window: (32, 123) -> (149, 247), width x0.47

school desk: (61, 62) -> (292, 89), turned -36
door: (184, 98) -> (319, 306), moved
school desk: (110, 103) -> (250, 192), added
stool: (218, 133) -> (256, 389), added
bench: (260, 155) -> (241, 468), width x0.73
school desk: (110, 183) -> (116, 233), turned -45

————

__WHAT TO DO__: Set the records down again in full, exactly as they read.

__OUTPUT OF THE EXERCISE__:
window: (32, 123) -> (149, 247), width x0.47

school desk: (61, 62) -> (292, 89), turned -36
door: (184, 98) -> (319, 306), moved
school desk: (110, 103) -> (250, 192), added
stool: (218, 133) -> (256, 389), added
bench: (260, 155) -> (241, 468), width x0.73
school desk: (110, 183) -> (116, 233), turned -45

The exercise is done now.